▶ _Exercise directions_: Show every line of the items below that contains the word "cross". Treat uppercase and lowercase as different.

▶ _Given information_:
▼

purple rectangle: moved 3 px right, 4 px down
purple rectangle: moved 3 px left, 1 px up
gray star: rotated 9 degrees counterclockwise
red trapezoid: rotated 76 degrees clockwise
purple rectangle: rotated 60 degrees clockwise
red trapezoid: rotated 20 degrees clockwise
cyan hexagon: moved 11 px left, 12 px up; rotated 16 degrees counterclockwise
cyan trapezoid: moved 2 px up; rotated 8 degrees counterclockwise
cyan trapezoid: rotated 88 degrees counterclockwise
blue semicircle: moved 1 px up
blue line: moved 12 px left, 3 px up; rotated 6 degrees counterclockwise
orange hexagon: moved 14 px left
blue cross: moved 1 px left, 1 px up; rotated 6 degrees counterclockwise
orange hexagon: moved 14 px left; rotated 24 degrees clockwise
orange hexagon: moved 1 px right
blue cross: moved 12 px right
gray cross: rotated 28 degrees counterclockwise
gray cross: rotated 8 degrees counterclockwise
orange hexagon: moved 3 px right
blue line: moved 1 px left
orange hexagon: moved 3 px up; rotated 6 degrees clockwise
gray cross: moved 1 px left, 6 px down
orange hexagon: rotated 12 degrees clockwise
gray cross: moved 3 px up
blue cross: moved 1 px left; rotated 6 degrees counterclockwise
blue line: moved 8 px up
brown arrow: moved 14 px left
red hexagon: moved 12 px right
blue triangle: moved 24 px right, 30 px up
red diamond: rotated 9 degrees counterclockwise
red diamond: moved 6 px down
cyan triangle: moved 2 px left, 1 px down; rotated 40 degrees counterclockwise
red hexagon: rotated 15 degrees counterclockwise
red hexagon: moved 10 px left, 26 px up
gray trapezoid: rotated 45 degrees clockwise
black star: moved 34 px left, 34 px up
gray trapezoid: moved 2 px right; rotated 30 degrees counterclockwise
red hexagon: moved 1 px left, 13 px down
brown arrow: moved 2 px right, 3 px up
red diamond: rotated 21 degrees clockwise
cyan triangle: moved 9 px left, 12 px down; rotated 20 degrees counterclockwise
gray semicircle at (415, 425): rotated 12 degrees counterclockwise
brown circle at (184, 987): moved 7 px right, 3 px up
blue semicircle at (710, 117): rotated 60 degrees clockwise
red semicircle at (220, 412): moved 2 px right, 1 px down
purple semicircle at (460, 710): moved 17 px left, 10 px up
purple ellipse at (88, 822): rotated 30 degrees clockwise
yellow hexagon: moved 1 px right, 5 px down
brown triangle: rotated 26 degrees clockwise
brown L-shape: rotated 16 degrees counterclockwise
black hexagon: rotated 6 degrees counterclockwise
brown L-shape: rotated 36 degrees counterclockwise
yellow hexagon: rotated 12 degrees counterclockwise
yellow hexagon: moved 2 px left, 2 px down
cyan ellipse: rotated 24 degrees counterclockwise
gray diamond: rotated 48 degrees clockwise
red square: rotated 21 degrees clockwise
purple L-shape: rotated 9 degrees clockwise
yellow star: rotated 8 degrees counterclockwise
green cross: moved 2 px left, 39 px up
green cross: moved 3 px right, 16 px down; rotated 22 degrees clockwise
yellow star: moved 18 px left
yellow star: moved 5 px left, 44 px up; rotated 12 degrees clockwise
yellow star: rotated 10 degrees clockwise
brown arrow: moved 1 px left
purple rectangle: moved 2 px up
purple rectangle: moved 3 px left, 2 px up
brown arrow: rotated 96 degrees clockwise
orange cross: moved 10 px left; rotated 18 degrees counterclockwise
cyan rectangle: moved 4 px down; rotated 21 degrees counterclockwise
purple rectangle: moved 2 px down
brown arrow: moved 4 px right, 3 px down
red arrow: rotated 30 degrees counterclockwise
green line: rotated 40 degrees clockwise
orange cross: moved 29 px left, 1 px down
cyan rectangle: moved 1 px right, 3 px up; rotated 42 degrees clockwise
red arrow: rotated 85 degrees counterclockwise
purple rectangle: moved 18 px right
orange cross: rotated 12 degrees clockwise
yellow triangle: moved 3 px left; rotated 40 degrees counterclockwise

▲

▶ _Task answer_:
blue cross: moved 1 px left, 1 px up; rotated 6 degrees counterclockwise
blue cross: moved 12 px right
gray cross: rotated 28 degrees counterclockwise
gray cross: rotated 8 degrees counterclockwise
gray cross: moved 1 px left, 6 px down
gray cross: moved 3 px up
blue cross: moved 1 px left; rotated 6 degrees counterclockwise
green cross: moved 2 px left, 39 px up
green cross: moved 3 px right, 16 px down; rotated 22 degrees clockwise
orange cross: moved 10 px left; rotated 18 degrees counterclockwise
orange cross: moved 29 px left, 1 px down
orange cross: rotated 12 degrees clockwise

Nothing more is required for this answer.